• Task to complete
Only the lines from the top of the data through the one with "C2: 6.8nF (GND, N002) -> 470pF (GND, N002)" are to be written out, each exactly as it stands.

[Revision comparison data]

----

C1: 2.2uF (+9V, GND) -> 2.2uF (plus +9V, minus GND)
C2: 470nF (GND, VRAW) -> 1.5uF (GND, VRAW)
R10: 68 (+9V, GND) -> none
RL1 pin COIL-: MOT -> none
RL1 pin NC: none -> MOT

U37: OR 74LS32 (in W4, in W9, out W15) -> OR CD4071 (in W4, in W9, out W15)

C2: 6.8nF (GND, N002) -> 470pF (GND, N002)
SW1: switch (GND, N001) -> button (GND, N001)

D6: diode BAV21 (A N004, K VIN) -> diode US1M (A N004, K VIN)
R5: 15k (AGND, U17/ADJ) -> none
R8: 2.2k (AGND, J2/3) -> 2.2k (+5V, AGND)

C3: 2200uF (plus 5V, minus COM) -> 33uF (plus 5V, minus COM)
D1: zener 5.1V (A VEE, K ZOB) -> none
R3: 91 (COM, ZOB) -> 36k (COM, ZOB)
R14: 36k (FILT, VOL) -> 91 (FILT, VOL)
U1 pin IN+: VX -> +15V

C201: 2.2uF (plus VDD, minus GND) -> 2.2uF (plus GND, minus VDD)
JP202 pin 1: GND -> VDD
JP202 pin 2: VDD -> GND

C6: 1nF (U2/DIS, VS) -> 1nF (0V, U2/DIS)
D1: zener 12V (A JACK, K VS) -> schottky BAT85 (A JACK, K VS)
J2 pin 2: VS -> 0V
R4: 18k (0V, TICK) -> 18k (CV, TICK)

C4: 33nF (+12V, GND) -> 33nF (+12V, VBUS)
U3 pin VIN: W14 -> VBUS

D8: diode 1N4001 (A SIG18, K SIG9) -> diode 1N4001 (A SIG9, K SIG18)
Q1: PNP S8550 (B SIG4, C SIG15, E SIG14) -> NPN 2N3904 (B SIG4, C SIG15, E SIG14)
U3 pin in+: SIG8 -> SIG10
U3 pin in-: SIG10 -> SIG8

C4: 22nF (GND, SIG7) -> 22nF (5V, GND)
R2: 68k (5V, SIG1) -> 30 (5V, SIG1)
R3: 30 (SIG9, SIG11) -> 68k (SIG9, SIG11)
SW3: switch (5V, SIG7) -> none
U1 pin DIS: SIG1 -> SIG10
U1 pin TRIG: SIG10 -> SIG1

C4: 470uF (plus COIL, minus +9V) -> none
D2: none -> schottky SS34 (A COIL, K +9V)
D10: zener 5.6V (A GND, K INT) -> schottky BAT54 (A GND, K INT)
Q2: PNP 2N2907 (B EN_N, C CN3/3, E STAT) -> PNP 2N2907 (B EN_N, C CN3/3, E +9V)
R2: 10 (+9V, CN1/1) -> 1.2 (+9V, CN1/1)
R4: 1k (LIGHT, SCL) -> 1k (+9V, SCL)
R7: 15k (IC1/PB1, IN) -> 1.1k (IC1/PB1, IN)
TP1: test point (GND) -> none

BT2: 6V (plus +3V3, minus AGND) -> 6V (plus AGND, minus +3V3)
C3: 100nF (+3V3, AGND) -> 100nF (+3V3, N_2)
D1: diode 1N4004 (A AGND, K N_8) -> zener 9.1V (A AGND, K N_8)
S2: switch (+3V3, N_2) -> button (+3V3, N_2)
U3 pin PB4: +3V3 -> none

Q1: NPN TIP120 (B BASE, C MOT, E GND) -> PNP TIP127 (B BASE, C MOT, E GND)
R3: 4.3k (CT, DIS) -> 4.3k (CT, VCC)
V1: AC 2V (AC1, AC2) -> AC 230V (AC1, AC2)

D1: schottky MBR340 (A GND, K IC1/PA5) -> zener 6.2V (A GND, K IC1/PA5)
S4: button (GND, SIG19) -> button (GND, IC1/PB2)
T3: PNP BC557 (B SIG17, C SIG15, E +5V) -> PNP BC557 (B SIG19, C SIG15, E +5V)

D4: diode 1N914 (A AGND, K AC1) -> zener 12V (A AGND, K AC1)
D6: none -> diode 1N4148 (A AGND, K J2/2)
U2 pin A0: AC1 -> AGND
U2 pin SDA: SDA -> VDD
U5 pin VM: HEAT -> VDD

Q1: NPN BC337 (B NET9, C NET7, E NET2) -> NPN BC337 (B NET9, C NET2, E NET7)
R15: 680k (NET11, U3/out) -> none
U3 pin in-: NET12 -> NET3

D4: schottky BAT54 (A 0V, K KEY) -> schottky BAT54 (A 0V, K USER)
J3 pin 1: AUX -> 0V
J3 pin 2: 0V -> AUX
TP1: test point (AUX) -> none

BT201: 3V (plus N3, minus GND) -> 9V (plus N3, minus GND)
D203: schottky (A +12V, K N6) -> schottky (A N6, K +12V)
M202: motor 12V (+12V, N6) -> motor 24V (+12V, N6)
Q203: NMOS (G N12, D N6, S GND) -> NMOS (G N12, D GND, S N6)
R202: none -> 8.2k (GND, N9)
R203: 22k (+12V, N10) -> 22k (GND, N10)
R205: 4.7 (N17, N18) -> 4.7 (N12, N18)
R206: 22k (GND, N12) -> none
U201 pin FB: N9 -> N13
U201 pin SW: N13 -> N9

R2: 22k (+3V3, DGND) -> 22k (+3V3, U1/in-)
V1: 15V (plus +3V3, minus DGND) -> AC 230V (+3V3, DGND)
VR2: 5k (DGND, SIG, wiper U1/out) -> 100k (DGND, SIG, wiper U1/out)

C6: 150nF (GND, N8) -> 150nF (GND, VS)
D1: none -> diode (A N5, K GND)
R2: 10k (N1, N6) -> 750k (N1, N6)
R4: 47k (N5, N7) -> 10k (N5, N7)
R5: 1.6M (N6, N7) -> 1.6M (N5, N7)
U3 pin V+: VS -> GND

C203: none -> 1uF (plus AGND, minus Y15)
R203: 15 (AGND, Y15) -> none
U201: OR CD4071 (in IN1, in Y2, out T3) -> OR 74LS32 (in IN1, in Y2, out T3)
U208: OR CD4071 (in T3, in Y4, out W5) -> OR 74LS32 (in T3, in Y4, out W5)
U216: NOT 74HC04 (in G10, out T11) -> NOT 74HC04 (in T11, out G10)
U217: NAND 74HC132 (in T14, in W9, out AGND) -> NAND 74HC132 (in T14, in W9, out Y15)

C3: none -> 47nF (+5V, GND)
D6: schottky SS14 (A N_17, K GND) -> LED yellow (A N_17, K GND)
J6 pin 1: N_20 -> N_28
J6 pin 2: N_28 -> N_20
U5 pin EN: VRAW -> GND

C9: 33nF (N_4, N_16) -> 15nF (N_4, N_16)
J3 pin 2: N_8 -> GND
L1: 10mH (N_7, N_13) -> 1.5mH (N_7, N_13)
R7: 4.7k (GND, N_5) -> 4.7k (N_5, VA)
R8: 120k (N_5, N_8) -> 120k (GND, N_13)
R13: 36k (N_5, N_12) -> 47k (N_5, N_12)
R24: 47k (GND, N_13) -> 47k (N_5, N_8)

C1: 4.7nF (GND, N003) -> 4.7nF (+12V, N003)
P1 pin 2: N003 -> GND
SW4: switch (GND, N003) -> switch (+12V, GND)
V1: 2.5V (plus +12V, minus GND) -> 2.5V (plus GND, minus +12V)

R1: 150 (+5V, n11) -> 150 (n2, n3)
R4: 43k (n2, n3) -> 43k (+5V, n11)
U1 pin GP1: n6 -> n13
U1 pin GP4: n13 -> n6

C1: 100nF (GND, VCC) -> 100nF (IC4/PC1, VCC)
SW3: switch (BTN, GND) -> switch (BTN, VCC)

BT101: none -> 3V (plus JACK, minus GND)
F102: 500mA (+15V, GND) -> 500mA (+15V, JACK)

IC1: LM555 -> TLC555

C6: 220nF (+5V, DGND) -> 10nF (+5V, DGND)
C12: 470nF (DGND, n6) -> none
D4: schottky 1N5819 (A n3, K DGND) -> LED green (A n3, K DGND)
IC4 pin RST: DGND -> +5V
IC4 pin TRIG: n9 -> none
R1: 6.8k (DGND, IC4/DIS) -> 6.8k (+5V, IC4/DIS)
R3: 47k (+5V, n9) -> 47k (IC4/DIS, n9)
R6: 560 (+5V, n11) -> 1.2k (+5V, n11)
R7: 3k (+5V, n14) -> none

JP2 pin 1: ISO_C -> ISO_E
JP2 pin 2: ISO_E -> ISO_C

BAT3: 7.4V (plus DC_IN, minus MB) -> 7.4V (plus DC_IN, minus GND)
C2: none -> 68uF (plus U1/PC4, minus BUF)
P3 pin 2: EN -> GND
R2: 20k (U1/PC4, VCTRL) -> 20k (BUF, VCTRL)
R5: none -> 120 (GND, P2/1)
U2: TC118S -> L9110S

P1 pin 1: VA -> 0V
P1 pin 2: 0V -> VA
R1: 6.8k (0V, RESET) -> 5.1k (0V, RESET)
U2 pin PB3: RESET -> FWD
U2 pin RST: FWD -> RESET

----

• Reply
C1: 2.2uF (+9V, GND) -> 2.2uF (plus +9V, minus GND)
C2: 470nF (GND, VRAW) -> 1.5uF (GND, VRAW)
R10: 68 (+9V, GND) -> none
RL1 pin COIL-: MOT -> none
RL1 pin NC: none -> MOT

U37: OR 74LS32 (in W4, in W9, out W15) -> OR CD4071 (in W4, in W9, out W15)

C2: 6.8nF (GND, N002) -> 470pF (GND, N002)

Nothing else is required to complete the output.